▼

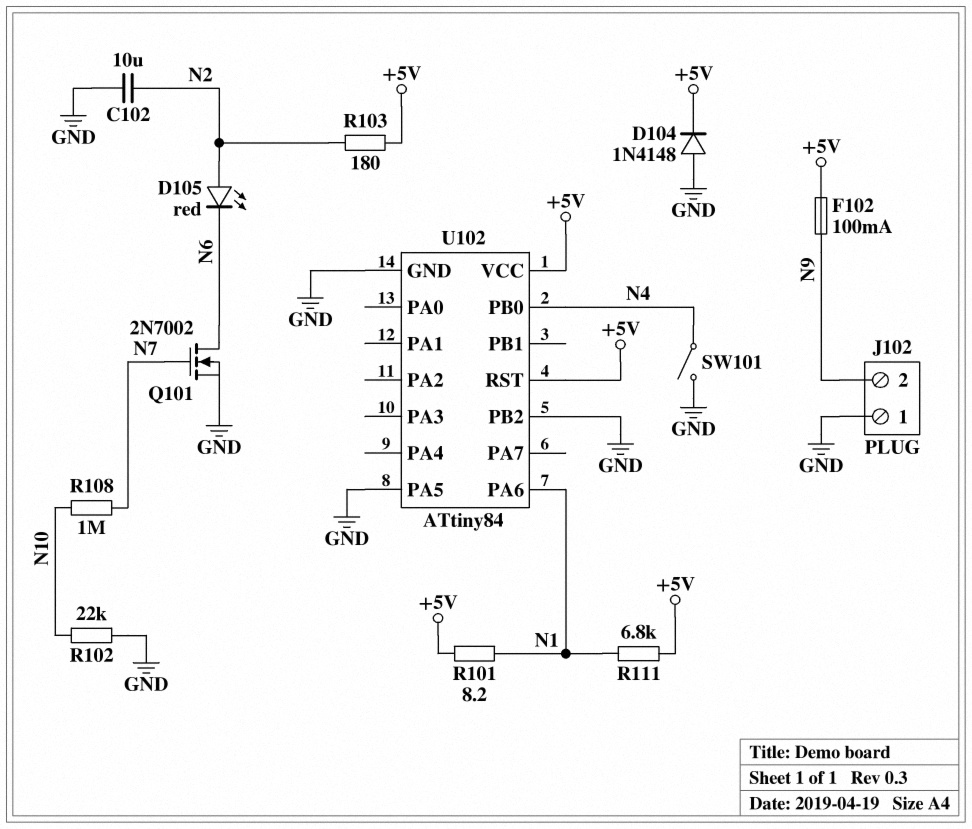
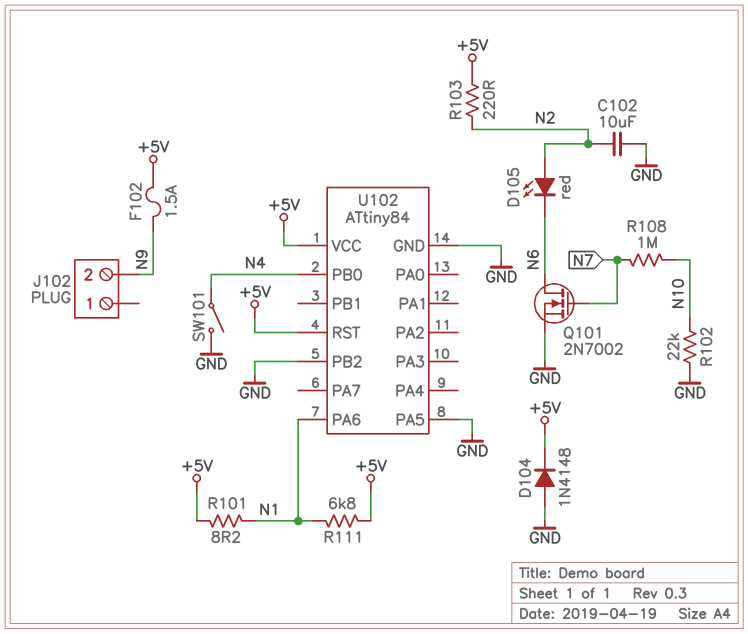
F102: 100mA (+5V, N9) -> 1.5A (+5V, N9)
J102 pin 1: GND -> none
R103: 180 (+5V, N2) -> 220 (+5V, N2)

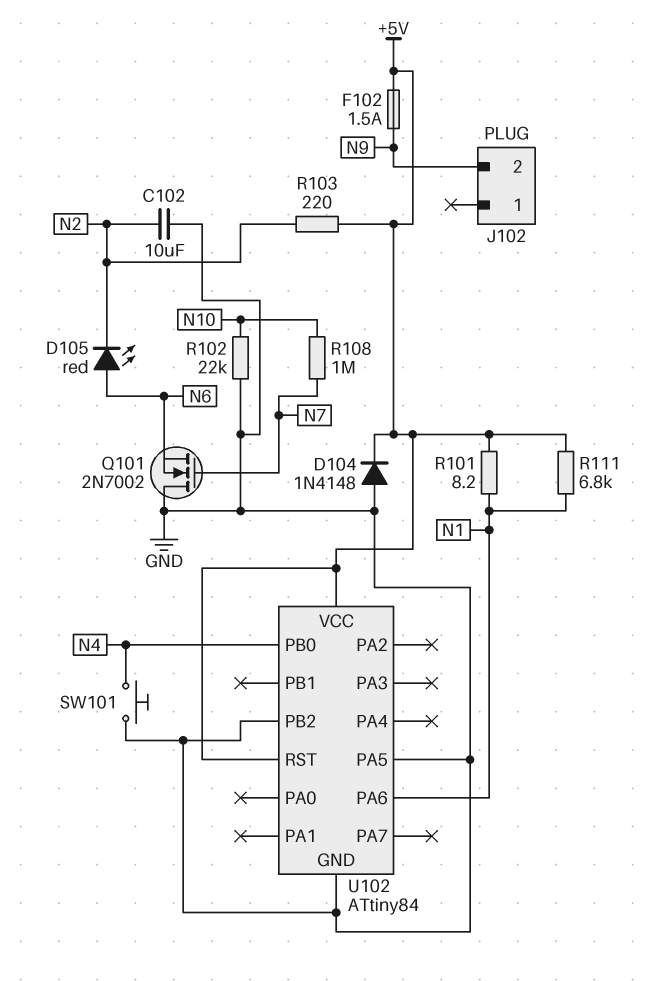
D105: LED red (A N2, K N6) -> LED red (A N6, K N2)
Q101: NMOS 2N7002 (G N7, D N6, S GND) -> NMOS 2N7002 (G N7, D GND, S N6)
SW101: switch (GND, N4) -> button (GND, N4)

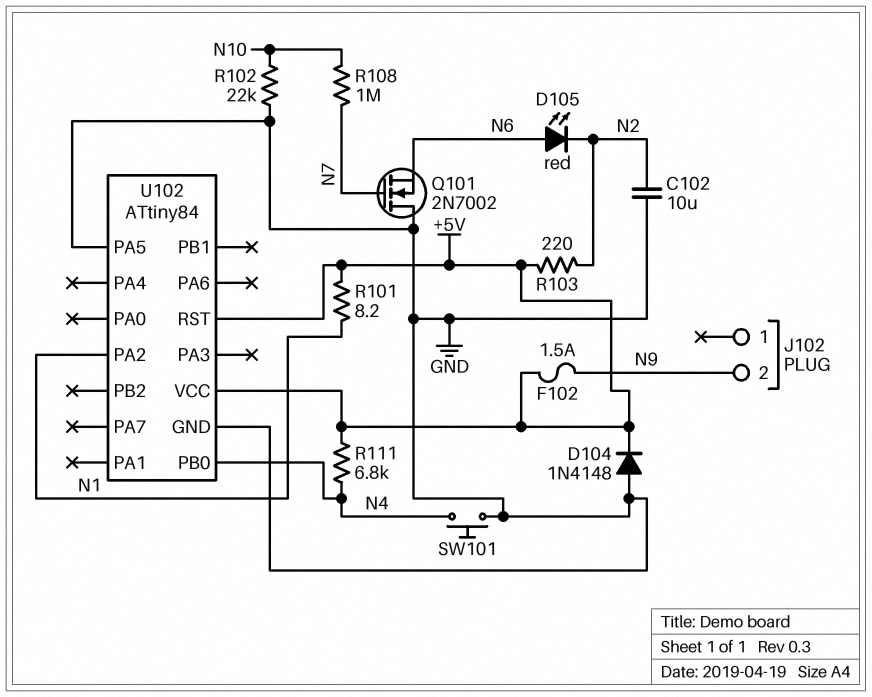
R111: 6.8k (+5V, N1) -> 6.8k (+5V, N4)
U102 pin PA2: none -> N1
U102 pin PA6: N1 -> none
U102 pin PB2: GND -> none

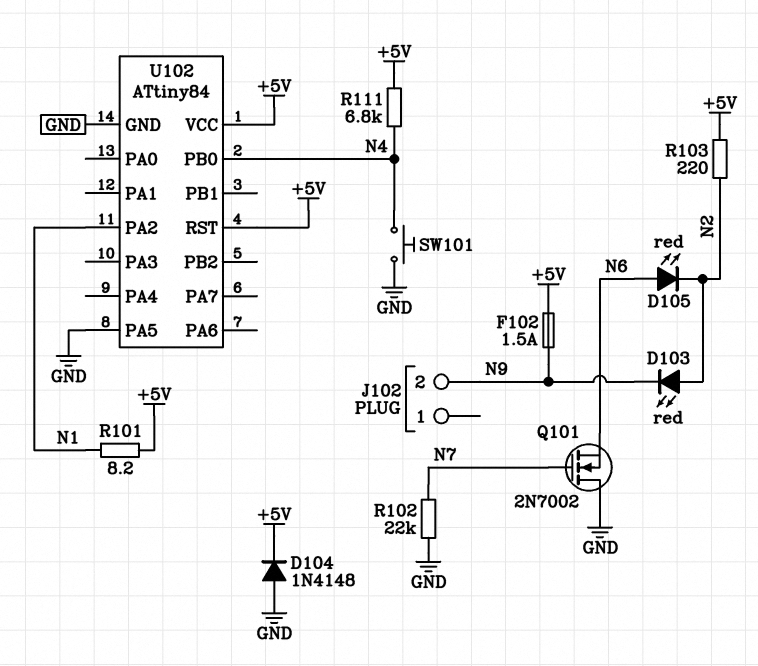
C102: 10uF (GND, N2) -> none
D103: none -> LED red (A N2, K N9)
R102: 22k (GND, N10) -> 22k (GND, N7)
R108: 1M (N7, N10) -> none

▲

[Problem description]: Please transcribe exactly the part of the records that opens with the line containing "D105: LED red" and closes with the line containing "U102 pin PA2: none -> N1", both ends included, and leave out the pictures.

[Exercise response]:
D105: LED red (A N2, K N6) -> LED red (A N6, K N2)
Q101: NMOS 2N7002 (G N7, D N6, S GND) -> NMOS 2N7002 (G N7, D GND, S N6)
SW101: switch (GND, N4) -> button (GND, N4)

R111: 6.8k (+5V, N1) -> 6.8k (+5V, N4)
U102 pin PA2: none -> N1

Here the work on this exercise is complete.